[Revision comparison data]
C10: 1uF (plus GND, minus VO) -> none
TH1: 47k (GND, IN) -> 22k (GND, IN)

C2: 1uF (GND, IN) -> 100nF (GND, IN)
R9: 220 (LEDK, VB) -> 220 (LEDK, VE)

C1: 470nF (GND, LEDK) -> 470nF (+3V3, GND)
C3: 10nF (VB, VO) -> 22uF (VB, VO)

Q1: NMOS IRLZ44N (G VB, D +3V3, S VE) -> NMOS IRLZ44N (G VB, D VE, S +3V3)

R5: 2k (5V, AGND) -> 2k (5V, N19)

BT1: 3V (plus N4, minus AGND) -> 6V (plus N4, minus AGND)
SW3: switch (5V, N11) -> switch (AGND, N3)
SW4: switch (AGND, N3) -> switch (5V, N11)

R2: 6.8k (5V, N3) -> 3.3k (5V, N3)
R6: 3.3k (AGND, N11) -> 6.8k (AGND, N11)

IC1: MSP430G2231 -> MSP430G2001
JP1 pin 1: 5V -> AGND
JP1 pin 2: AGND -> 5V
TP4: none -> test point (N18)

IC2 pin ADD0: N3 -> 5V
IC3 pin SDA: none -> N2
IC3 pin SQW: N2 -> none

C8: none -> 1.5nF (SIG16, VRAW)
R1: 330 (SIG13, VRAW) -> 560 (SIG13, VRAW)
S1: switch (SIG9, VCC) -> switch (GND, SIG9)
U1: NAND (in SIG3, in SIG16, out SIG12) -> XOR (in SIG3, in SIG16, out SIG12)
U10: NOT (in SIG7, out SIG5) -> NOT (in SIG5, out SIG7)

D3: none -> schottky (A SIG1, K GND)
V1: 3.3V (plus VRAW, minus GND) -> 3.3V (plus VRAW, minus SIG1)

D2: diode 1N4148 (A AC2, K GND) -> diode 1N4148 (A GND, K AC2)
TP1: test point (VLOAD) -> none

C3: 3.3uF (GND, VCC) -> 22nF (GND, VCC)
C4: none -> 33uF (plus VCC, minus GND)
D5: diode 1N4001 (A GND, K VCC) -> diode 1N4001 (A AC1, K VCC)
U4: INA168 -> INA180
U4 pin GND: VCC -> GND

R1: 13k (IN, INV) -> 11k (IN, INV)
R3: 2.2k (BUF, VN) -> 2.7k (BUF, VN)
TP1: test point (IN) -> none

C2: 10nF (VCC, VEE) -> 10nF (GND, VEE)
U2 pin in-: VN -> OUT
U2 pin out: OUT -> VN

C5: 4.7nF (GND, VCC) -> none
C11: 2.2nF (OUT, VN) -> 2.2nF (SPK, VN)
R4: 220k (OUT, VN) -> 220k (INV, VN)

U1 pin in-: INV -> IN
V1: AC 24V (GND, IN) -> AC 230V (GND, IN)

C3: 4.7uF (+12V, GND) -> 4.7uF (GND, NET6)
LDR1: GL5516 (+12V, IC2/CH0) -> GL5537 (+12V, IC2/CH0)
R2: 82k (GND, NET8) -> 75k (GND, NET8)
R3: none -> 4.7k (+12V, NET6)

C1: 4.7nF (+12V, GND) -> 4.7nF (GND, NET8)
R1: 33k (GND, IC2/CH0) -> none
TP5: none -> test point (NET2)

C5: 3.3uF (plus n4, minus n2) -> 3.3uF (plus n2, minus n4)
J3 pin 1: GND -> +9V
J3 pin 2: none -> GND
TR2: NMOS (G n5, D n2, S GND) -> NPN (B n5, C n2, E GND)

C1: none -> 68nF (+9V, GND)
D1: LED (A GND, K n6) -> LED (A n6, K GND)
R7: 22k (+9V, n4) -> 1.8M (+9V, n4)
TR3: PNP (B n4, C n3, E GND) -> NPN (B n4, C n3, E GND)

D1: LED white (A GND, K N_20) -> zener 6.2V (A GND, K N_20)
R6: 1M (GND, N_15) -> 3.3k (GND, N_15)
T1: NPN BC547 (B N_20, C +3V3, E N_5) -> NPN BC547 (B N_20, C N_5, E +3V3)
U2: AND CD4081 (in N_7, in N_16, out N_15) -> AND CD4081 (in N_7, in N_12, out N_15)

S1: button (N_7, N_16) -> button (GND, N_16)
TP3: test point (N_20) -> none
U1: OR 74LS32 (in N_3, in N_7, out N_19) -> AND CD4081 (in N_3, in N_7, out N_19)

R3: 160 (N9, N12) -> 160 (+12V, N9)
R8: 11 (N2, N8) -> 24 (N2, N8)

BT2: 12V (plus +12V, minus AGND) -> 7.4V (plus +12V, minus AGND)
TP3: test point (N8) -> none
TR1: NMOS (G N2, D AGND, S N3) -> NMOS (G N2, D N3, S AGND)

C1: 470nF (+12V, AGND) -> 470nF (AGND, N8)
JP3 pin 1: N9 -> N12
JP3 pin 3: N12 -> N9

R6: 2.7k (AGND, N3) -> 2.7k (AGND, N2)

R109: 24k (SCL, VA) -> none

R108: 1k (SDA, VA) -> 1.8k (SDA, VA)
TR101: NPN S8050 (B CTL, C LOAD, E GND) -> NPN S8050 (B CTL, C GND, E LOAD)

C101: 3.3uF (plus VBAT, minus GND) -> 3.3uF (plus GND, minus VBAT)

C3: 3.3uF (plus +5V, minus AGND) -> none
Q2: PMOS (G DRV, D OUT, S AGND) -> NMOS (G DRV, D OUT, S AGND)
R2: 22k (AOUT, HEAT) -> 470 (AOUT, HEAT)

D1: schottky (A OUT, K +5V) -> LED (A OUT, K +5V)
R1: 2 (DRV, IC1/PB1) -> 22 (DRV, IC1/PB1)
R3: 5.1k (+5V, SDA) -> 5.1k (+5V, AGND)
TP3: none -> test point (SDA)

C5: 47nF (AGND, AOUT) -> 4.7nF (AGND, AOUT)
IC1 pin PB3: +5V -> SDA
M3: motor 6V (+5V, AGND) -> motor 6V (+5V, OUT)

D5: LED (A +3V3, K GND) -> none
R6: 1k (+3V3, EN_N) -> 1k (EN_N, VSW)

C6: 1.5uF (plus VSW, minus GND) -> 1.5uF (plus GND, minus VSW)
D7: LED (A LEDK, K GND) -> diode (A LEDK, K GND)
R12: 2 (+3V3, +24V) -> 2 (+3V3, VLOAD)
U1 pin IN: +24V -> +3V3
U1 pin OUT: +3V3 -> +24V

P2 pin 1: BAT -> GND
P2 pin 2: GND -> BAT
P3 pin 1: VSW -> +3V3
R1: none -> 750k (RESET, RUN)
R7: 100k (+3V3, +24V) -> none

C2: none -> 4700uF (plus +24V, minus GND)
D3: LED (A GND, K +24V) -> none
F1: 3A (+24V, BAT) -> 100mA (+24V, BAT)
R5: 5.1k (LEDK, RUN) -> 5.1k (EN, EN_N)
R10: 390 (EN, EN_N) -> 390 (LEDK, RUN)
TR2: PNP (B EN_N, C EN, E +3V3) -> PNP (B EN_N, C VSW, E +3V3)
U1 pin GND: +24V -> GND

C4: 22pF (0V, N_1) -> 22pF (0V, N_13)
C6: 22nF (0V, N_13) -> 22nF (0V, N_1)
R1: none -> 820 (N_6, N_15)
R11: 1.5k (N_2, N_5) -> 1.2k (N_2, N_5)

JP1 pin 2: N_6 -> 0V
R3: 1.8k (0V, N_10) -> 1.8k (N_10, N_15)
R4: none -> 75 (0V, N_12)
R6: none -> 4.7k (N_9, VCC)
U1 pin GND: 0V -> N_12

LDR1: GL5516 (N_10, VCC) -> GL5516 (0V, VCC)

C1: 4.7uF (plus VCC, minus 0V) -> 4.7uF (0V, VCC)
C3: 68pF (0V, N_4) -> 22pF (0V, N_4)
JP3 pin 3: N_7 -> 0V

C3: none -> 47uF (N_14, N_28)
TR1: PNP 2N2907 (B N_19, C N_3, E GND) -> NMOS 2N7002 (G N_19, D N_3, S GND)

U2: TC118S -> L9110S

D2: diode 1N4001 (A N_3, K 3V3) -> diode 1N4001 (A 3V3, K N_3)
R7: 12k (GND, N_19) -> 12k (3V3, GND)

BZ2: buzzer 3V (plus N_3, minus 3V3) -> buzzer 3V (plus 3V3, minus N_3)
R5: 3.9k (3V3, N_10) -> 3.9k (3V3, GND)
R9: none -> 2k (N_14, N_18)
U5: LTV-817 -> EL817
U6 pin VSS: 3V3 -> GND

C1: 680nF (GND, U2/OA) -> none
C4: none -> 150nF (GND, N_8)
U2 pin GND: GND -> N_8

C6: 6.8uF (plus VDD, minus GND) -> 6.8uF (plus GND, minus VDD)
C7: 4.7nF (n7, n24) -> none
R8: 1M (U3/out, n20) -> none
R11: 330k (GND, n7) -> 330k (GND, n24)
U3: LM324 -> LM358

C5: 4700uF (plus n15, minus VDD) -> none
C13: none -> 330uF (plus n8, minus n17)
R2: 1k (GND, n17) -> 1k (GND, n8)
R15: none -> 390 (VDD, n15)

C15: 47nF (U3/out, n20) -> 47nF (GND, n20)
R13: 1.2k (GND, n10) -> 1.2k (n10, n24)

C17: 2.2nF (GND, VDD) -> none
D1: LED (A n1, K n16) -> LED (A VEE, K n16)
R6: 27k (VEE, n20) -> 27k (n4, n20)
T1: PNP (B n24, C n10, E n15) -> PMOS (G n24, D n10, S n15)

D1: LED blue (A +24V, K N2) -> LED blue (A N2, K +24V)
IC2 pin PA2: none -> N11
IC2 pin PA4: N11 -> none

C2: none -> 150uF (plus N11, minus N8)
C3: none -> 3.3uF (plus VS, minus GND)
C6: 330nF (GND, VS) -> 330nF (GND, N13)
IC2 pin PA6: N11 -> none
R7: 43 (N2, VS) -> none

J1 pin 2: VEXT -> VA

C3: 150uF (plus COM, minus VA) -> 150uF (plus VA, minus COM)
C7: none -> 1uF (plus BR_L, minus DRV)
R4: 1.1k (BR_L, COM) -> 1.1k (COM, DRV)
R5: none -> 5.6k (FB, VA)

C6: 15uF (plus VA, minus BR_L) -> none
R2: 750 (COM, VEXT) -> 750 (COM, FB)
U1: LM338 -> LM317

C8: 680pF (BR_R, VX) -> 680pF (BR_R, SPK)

Directions:
Write out word for word only the lines from the start of the entries down to the line with "JP1 pin 1: 5V -> AGND", please, including both ends.

Written response:
C10: 1uF (plus GND, minus VO) -> none
TH1: 47k (GND, IN) -> 22k (GND, IN)

C2: 1uF (GND, IN) -> 100nF (GND, IN)
R9: 220 (LEDK, VB) -> 220 (LEDK, VE)

C1: 470nF (GND, LEDK) -> 470nF (+3V3, GND)
C3: 10nF (VB, VO) -> 22uF (VB, VO)

Q1: NMOS IRLZ44N (G VB, D +3V3, S VE) -> NMOS IRLZ44N (G VB, D VE, S +3V3)

R5: 2k (5V, AGND) -> 2k (5V, N19)

BT1: 3V (plus N4, minus AGND) -> 6V (plus N4, minus AGND)
SW3: switch (5V, N11) -> switch (AGND, N3)
SW4: switch (AGND, N3) -> switch (5V, N11)

R2: 6.8k (5V, N3) -> 3.3k (5V, N3)
R6: 3.3k (AGND, N11) -> 6.8k (AGND, N11)

IC1: MSP430G2231 -> MSP430G2001
JP1 pin 1: 5V -> AGND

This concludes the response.